* [WHAT THIS TASK INVOLVES]:
Retype the lines of the data below, from the line containing "14.7% (456, 134)" through the line containing "Baptist (138, 210)", both included, with no changes.

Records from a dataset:

□ □ □ □

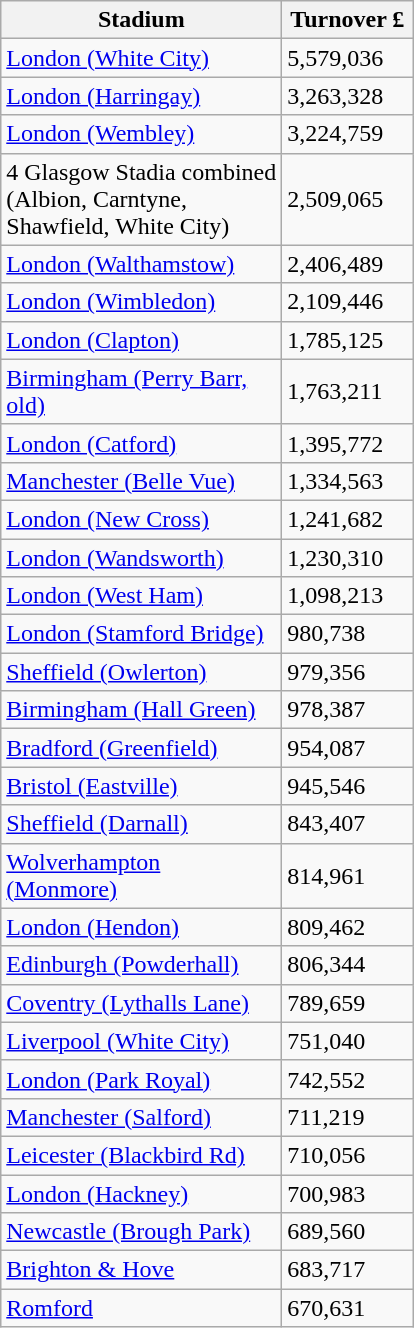
751,040 [348, 1041]
Liverpool (White City) [142, 1041]
2,509,065 [348, 199]
1,763,211 [348, 392]
711,219 [348, 1117]
2,109,446 [348, 302]
London (Wimbledon) [142, 302]
Leicester (Blackbird Rd) [142, 1155]
London (Wembley) [142, 134]
1,395,772 [348, 443]
Bradford (Greenfield) [142, 748]
Sheffield (Darnall) [142, 824]
London (Hackney) [142, 1193]
980,738 [348, 634]
Coventry (Lythalls Lane) [142, 1003]
954,087 [348, 748]
London (Catford) [142, 443]
Stadium [142, 20]
London (Park Royal) [142, 1079]
1,098,213 [348, 596]
Newcastle (Brough Park) [142, 1232]
London (Wandsworth) [142, 557]
1,785,125 [348, 340]
806,344 [348, 965]
1,241,682 [348, 519]
Turnover £ [348, 20]
Manchester (Belle Vue) [142, 481]
London (New Cross) [142, 519]
London (Walthamstow) [142, 264]
742,552 [348, 1079]
979,356 [348, 672]
Brighton & Hove [142, 1270]
3,263,328 [348, 96]
Bristol (Eastville) [142, 786]
843,407 [348, 824]
710,056 [348, 1155]
4 Glasgow Stadia combined (Albion, Carntyne, Shawfield, White City) [142, 199]
1,230,310 [348, 557]
670,631 [348, 1308]
London (Stamford Bridge) [142, 634]
1,334,563 [348, 481]
London (Harringay) [142, 96]
945,546 [348, 786]
978,387 [348, 710]
789,659 [348, 1003]
683,717 [348, 1270]
Edinburgh (Powderhall) [142, 965]
Manchester (Salford) [142, 1117]
814,961 [348, 876]
London (Hendon) [142, 927]
689,560 [348, 1232]
700,983 [348, 1193]
Birmingham (Hall Green) [142, 710]
Romford [142, 1308]
Sheffield (Owlerton) [142, 672]
Wolverhampton (Monmore) [142, 876]
London (White City) [142, 58]
Birmingham (Perry Barr, old) [142, 392]
2,406,489 [348, 264]
London (West Ham) [142, 596]
3,224,759 [348, 134]
London (Clapton) [142, 340]
5,579,036 [348, 58]
809,462 [348, 927]
For the text-containing cell, return its midpoint in [x, y] coordinate format. 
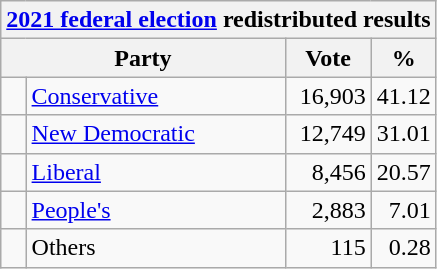
41.12 [404, 96]
16,903 [328, 96]
% [404, 58]
115 [328, 248]
Conservative [156, 96]
12,749 [328, 134]
31.01 [404, 134]
Party [143, 58]
Vote [328, 58]
20.57 [404, 172]
Others [156, 248]
Liberal [156, 172]
New Democratic [156, 134]
2,883 [328, 210]
People's [156, 210]
8,456 [328, 172]
2021 federal election redistributed results [218, 20]
7.01 [404, 210]
0.28 [404, 248]
For the text-containing cell, return its midpoint in [X, Y] coordinate format. 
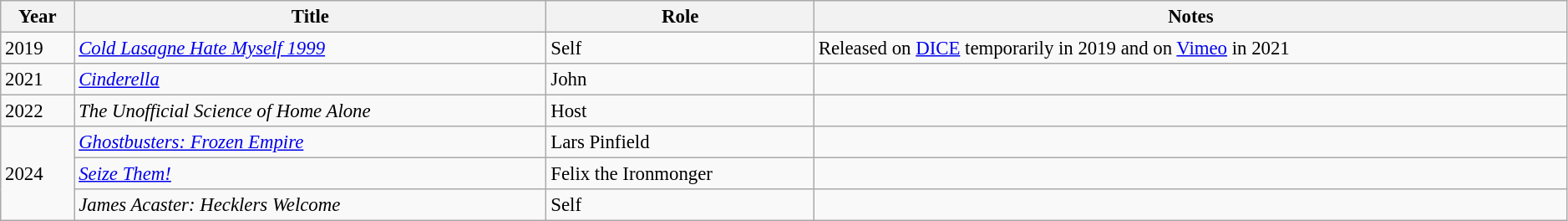
Role [680, 17]
The Unofficial Science of Home Alone [311, 111]
Year [38, 17]
2022 [38, 111]
James Acaster: Hecklers Welcome [311, 205]
Seize Them! [311, 174]
Notes [1190, 17]
2021 [38, 79]
2019 [38, 48]
Cold Lasagne Hate Myself 1999 [311, 48]
Cinderella [311, 79]
Felix the Ironmonger [680, 174]
Host [680, 111]
Lars Pinfield [680, 142]
John [680, 79]
Title [311, 17]
Ghostbusters: Frozen Empire [311, 142]
2024 [38, 174]
Released on DICE temporarily in 2019 and on Vimeo in 2021 [1190, 48]
Locate the cell with the specified text and output its [x, y] center coordinate. 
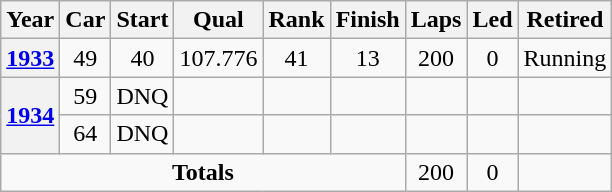
Year [30, 20]
13 [368, 58]
Led [492, 20]
41 [296, 58]
Running [565, 58]
Finish [368, 20]
Retired [565, 20]
Totals [203, 172]
Laps [436, 20]
Qual [218, 20]
107.776 [218, 58]
49 [86, 58]
1933 [30, 58]
Rank [296, 20]
40 [142, 58]
Car [86, 20]
1934 [30, 115]
Start [142, 20]
59 [86, 96]
64 [86, 134]
Output the [X, Y] coordinate of the center of the cell containing the given text.  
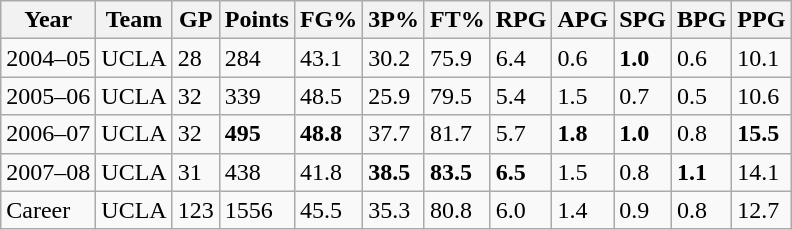
6.4 [521, 58]
14.1 [762, 172]
2007–08 [48, 172]
RPG [521, 20]
SPG [643, 20]
10.6 [762, 96]
41.8 [328, 172]
1.1 [701, 172]
79.5 [457, 96]
Year [48, 20]
Career [48, 210]
30.2 [394, 58]
6.0 [521, 210]
10.1 [762, 58]
284 [256, 58]
438 [256, 172]
25.9 [394, 96]
GP [196, 20]
0.5 [701, 96]
31 [196, 172]
5.4 [521, 96]
1.8 [583, 134]
48.5 [328, 96]
FG% [328, 20]
BPG [701, 20]
12.7 [762, 210]
3P% [394, 20]
83.5 [457, 172]
123 [196, 210]
81.7 [457, 134]
PPG [762, 20]
339 [256, 96]
45.5 [328, 210]
Points [256, 20]
15.5 [762, 134]
0.9 [643, 210]
0.7 [643, 96]
37.7 [394, 134]
495 [256, 134]
43.1 [328, 58]
38.5 [394, 172]
2004–05 [48, 58]
48.8 [328, 134]
5.7 [521, 134]
75.9 [457, 58]
FT% [457, 20]
80.8 [457, 210]
Team [134, 20]
2006–07 [48, 134]
2005–06 [48, 96]
6.5 [521, 172]
1.4 [583, 210]
1556 [256, 210]
35.3 [394, 210]
28 [196, 58]
APG [583, 20]
Extract the [X, Y] coordinate from the center of the cell holding the provided text.  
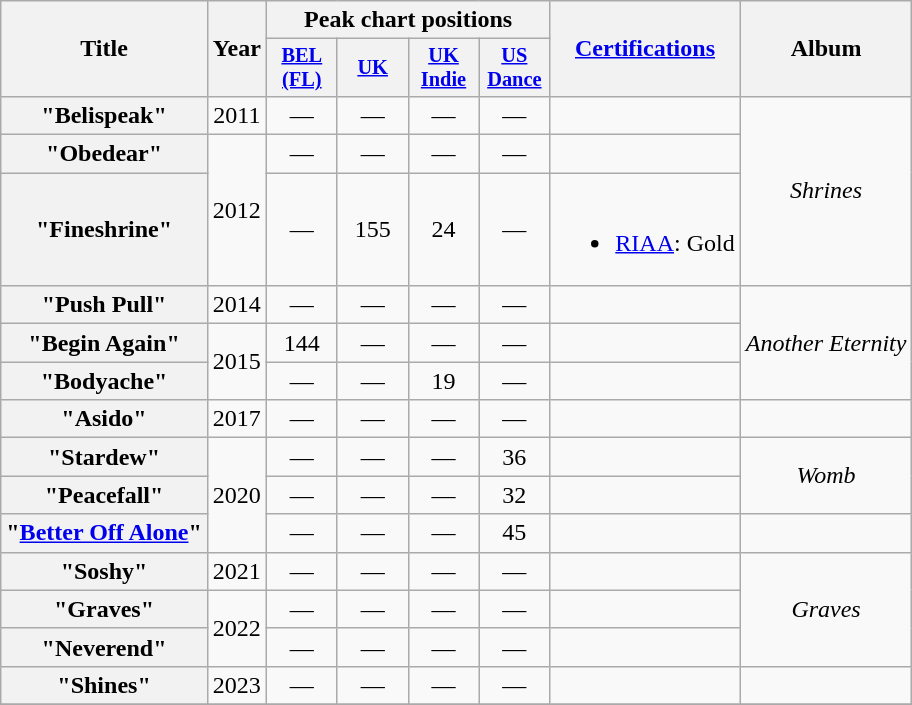
"Graves" [104, 609]
Album [826, 49]
"Peacefall" [104, 495]
36 [514, 457]
24 [444, 230]
"Shines" [104, 685]
"Belispeak" [104, 115]
19 [444, 381]
"Soshy" [104, 571]
Another Eternity [826, 343]
2017 [236, 419]
2023 [236, 685]
Year [236, 49]
BEL (FL) [302, 68]
UK [372, 68]
144 [302, 343]
"Asido" [104, 419]
"Bodyache" [104, 381]
"Push Pull" [104, 305]
155 [372, 230]
Shrines [826, 190]
2022 [236, 628]
2014 [236, 305]
"Stardew" [104, 457]
32 [514, 495]
Womb [826, 476]
USDance [514, 68]
2012 [236, 210]
"Obedear" [104, 154]
"Fineshrine" [104, 230]
Graves [826, 609]
Title [104, 49]
"Better Off Alone" [104, 533]
2021 [236, 571]
2011 [236, 115]
2015 [236, 362]
"Begin Again" [104, 343]
RIAA: Gold [645, 230]
45 [514, 533]
"Neverend" [104, 647]
Peak chart positions [408, 20]
2020 [236, 495]
Certifications [645, 49]
UKIndie [444, 68]
Search for the cell housing the specified text and yield its (X, Y) center coordinate. 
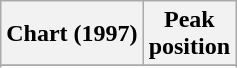
Chart (1997) (72, 34)
Peakposition (189, 34)
Return the (X, Y) coordinate for the center point of the cell that contains the specified text.  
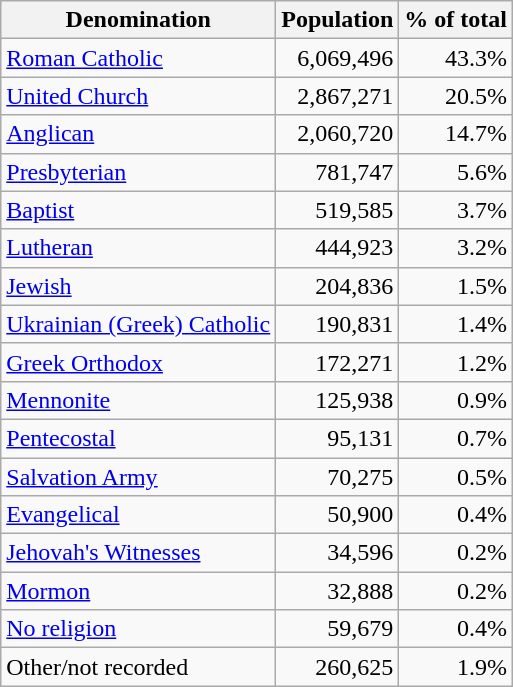
14.7% (456, 134)
781,747 (338, 172)
Presbyterian (138, 172)
Salvation Army (138, 477)
Mennonite (138, 400)
Jewish (138, 286)
20.5% (456, 96)
125,938 (338, 400)
Pentecostal (138, 438)
34,596 (338, 553)
Roman Catholic (138, 58)
190,831 (338, 324)
Lutheran (138, 248)
1.5% (456, 286)
Population (338, 20)
0.7% (456, 438)
172,271 (338, 362)
1.4% (456, 324)
0.5% (456, 477)
Greek Orthodox (138, 362)
3.7% (456, 210)
43.3% (456, 58)
Evangelical (138, 515)
6,069,496 (338, 58)
No religion (138, 629)
204,836 (338, 286)
70,275 (338, 477)
Ukrainian (Greek) Catholic (138, 324)
50,900 (338, 515)
444,923 (338, 248)
1.9% (456, 667)
59,679 (338, 629)
95,131 (338, 438)
% of total (456, 20)
519,585 (338, 210)
5.6% (456, 172)
United Church (138, 96)
Other/not recorded (138, 667)
32,888 (338, 591)
Baptist (138, 210)
Denomination (138, 20)
2,060,720 (338, 134)
3.2% (456, 248)
260,625 (338, 667)
1.2% (456, 362)
2,867,271 (338, 96)
Jehovah's Witnesses (138, 553)
Mormon (138, 591)
0.9% (456, 400)
Anglican (138, 134)
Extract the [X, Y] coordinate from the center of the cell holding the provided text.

□ □ □ □

* [SOLUTION TO THIS TASK]:
14.7% (456, 134)
781,747 (338, 172)
Presbyterian (138, 172)
Salvation Army (138, 477)
Mennonite (138, 400)
Jewish (138, 286)
20.5% (456, 96)
125,938 (338, 400)
Pentecostal (138, 438)
34,596 (338, 553)
Roman Catholic (138, 58)
190,831 (338, 324)
Lutheran (138, 248)
1.5% (456, 286)
Population (338, 20)
0.7% (456, 438)
172,271 (338, 362)
1.4% (456, 324)
0.5% (456, 477)
Greek Orthodox (138, 362)
3.7% (456, 210)
43.3% (456, 58)
Evangelical (138, 515)
6,069,496 (338, 58)
No religion (138, 629)
204,836 (338, 286)
70,275 (338, 477)
Ukrainian (Greek) Catholic (138, 324)
50,900 (338, 515)
444,923 (338, 248)
1.9% (456, 667)
59,679 (338, 629)
95,131 (338, 438)
% of total (456, 20)
519,585 (338, 210)
5.6% (456, 172)
United Church (138, 96)
Other/not recorded (138, 667)
32,888 (338, 591)
Baptist (138, 210)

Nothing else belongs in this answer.